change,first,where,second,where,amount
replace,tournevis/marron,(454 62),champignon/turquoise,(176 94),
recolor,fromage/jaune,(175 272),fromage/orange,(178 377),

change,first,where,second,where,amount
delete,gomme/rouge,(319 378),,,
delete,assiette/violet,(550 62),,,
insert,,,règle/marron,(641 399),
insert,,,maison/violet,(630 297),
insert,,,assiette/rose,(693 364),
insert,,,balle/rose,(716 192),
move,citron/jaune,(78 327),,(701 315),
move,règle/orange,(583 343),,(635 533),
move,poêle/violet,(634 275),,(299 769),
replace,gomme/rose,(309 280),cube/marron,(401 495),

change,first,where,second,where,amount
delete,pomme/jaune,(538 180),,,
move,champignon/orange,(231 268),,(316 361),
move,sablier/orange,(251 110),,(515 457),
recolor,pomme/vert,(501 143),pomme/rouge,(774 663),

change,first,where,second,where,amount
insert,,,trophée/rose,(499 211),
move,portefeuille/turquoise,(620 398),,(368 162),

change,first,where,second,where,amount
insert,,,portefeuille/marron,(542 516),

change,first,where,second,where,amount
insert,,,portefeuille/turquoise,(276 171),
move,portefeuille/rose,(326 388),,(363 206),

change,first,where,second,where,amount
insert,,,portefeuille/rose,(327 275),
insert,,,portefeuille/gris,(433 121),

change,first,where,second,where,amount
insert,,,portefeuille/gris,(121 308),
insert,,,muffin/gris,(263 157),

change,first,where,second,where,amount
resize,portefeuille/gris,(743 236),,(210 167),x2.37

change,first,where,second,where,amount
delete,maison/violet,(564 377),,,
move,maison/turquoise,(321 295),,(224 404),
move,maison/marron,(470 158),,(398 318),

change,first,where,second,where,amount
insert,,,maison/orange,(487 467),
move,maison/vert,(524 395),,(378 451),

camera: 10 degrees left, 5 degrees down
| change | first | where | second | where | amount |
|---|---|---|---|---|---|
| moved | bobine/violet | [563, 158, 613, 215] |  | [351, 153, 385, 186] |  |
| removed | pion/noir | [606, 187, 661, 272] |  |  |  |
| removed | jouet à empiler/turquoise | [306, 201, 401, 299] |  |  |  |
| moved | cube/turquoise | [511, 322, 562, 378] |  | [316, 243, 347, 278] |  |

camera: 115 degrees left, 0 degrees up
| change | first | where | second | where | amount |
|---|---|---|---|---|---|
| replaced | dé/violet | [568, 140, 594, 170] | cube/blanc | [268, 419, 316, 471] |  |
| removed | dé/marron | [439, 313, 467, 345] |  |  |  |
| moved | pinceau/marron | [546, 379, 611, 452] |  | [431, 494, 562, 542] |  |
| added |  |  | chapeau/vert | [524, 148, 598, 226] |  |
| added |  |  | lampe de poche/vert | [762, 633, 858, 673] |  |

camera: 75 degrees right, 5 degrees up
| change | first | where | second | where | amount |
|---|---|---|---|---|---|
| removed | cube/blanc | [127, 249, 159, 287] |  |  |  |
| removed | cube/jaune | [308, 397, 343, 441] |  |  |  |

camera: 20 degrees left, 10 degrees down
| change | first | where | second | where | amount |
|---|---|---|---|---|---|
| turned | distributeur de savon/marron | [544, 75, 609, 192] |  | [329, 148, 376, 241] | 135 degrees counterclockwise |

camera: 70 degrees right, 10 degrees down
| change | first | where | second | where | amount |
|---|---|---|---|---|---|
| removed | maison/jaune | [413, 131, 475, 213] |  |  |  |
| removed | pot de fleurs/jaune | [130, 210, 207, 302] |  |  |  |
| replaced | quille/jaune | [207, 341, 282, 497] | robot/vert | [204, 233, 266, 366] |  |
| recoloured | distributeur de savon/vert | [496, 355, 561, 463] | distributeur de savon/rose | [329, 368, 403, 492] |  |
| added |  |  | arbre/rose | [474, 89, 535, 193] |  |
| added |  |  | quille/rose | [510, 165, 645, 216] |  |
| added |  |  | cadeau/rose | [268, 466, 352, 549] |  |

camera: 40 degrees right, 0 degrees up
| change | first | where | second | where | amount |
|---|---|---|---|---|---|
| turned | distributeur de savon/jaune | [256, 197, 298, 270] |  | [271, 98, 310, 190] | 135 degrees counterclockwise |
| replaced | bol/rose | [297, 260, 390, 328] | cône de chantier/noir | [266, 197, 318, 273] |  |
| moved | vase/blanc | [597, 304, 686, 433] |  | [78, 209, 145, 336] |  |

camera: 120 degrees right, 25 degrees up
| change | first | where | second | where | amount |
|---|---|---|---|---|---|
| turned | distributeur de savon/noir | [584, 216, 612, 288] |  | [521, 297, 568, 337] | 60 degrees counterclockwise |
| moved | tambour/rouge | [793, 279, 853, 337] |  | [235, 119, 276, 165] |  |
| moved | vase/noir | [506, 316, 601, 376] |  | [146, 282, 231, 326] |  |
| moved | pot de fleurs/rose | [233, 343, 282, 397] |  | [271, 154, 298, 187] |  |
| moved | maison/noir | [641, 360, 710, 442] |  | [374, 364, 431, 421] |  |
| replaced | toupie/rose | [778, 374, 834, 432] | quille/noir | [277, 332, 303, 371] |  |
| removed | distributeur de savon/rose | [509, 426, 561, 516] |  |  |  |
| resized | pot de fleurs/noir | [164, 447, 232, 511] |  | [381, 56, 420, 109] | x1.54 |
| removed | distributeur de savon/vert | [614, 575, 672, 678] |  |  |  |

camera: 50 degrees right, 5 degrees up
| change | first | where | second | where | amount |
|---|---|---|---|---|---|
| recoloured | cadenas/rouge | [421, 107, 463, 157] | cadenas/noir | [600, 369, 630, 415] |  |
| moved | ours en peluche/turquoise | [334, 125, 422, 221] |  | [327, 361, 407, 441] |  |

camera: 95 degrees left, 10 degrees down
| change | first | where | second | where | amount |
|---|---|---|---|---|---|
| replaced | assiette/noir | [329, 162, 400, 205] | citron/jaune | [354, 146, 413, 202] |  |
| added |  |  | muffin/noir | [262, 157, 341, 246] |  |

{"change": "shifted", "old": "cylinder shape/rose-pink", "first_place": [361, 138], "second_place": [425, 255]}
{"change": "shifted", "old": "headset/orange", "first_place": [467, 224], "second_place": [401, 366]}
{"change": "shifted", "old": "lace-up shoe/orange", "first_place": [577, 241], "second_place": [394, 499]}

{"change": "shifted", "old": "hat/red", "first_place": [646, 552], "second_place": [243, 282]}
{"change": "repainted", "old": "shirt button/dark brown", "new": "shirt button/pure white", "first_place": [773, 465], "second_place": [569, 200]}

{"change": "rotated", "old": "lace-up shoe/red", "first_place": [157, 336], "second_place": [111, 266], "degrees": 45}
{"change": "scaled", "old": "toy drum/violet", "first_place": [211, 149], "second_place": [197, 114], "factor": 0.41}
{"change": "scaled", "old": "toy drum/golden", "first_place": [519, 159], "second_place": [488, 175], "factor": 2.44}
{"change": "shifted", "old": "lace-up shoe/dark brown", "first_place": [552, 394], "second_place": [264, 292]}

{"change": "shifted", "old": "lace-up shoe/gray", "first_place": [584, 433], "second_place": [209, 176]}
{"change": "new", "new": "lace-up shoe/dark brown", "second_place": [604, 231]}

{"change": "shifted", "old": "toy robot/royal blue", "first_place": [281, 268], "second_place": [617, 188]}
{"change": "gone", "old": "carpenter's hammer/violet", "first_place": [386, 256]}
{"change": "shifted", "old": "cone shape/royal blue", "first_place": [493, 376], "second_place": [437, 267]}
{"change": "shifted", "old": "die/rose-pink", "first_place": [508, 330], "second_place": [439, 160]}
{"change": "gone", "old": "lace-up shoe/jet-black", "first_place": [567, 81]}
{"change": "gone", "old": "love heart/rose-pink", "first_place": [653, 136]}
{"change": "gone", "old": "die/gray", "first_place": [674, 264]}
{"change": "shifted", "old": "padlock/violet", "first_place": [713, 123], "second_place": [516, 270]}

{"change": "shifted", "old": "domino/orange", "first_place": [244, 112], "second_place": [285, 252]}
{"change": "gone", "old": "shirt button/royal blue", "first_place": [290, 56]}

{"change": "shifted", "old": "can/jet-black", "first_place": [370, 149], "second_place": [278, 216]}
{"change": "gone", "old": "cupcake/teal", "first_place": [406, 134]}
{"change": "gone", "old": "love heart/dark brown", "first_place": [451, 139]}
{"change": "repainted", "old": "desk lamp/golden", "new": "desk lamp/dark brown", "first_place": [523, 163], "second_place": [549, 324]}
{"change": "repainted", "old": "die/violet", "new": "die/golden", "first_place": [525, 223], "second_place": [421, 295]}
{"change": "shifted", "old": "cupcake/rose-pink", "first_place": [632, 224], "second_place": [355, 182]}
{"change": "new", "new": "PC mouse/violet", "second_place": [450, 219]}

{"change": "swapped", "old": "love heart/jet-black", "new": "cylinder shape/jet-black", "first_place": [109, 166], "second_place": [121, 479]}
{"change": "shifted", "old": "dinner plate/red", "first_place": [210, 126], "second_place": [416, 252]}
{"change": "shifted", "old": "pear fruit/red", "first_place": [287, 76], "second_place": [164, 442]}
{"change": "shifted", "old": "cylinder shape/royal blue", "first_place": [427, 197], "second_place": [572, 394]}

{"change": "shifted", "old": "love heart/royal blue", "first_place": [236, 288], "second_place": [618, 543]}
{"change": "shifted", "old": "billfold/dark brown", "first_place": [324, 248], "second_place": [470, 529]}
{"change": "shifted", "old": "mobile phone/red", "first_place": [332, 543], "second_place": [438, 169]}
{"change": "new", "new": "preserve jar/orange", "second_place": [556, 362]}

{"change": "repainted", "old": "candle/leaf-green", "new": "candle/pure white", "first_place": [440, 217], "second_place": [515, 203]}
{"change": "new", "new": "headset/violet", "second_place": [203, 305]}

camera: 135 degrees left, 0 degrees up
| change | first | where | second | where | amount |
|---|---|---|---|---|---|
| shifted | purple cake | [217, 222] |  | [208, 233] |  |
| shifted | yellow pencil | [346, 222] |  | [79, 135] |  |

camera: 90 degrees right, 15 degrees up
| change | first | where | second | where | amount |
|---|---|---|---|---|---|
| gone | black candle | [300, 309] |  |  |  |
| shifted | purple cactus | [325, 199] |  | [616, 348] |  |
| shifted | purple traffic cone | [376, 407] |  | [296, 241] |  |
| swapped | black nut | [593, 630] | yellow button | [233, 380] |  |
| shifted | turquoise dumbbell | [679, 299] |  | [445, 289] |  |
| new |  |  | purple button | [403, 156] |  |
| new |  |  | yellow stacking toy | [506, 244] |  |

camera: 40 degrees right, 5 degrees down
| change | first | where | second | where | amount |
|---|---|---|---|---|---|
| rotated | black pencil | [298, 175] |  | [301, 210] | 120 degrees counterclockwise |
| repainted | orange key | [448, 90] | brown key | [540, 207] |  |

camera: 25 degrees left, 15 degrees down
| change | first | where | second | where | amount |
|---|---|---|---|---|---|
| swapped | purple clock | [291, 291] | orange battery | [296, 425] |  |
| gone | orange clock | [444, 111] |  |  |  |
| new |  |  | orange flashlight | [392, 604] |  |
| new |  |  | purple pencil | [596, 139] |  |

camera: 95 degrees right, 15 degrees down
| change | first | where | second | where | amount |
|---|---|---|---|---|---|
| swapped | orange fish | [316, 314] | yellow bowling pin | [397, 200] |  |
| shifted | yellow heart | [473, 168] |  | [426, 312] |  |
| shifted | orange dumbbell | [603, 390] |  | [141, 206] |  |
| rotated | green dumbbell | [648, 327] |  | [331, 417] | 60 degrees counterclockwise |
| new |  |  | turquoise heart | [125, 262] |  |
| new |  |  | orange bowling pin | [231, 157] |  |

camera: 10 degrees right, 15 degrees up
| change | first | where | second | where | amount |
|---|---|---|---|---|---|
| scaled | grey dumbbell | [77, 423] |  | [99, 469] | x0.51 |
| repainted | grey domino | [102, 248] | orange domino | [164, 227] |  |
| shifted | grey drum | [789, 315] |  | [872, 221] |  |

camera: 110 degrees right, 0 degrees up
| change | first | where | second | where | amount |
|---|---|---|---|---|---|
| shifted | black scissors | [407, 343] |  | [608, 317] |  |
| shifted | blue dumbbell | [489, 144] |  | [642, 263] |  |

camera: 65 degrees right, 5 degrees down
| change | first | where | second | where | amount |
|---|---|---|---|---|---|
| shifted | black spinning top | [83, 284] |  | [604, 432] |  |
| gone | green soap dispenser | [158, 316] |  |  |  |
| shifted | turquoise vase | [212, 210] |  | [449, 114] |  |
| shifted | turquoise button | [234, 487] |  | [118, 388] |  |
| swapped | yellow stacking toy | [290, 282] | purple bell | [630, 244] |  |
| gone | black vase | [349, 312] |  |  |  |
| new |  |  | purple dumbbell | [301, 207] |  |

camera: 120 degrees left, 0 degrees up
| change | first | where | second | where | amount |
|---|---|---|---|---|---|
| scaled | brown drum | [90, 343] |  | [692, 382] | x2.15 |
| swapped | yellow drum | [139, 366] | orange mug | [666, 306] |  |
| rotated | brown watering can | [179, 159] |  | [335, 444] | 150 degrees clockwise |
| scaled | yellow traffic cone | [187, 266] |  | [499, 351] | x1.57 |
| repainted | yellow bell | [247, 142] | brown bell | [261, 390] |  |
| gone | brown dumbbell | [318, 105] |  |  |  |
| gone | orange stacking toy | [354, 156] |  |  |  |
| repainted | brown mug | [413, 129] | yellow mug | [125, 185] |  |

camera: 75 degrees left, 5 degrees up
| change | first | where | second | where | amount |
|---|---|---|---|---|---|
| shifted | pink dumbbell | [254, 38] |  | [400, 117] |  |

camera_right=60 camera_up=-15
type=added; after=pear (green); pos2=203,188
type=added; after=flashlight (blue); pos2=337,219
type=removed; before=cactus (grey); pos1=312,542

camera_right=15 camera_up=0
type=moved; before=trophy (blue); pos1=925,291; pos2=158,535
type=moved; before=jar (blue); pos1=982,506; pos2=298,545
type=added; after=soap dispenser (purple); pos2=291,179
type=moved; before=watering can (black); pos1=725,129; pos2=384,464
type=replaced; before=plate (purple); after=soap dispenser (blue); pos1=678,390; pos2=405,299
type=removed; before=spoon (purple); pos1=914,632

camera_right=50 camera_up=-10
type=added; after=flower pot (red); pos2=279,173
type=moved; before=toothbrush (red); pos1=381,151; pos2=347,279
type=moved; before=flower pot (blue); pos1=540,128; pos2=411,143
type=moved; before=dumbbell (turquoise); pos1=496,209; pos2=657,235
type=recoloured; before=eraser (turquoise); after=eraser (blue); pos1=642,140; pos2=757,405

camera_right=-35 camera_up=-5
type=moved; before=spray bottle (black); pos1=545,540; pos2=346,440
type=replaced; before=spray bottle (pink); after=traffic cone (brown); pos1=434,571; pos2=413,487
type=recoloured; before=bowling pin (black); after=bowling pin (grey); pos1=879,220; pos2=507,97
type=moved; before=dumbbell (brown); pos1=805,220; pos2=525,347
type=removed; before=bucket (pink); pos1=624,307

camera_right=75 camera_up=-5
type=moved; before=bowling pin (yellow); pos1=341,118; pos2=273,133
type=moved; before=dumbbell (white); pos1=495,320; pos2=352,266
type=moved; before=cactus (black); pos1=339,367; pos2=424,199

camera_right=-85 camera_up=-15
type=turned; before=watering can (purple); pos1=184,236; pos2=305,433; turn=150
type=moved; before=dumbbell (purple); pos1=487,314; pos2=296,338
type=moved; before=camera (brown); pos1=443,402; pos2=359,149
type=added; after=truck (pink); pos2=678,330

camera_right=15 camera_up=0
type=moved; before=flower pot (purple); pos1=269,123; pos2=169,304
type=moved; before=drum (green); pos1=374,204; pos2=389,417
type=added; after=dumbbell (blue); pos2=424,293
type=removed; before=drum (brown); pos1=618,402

+--

• Your assignment:
Begin with the line that has "109] | x1.54 |" in the listing above and end after the line that has "moved | ours"; output those lines exactly.

• Solution for this task:
| resized | pot de fleurs/noir | [164, 447, 232, 511] |  | [381, 56, 420, 109] | x1.54 |
| removed | distributeur de savon/vert | [614, 575, 672, 678] |  |  |  |

camera: 50 degrees right, 5 degrees up
| change | first | where | second | where | amount |
|---|---|---|---|---|---|
| recoloured | cadenas/rouge | [421, 107, 463, 157] | cadenas/noir | [600, 369, 630, 415] |  |
| moved | ours en peluche/turquoise | [334, 125, 422, 221] |  | [327, 361, 407, 441] |  |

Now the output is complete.